▶ **WORK ORDER**
These entries are to be set down again exactly.

++++++++++++++++++++

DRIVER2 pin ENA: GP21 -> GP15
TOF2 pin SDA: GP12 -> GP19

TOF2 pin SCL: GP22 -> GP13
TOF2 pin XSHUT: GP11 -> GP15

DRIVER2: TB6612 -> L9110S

++++++++++++++++++++

▶ **RESULT**
DRIVER2 pin ENA: GP21 -> GP15
TOF2 pin SDA: GP12 -> GP19

TOF2 pin SCL: GP22 -> GP13
TOF2 pin XSHUT: GP11 -> GP15

DRIVER2: TB6612 -> L9110S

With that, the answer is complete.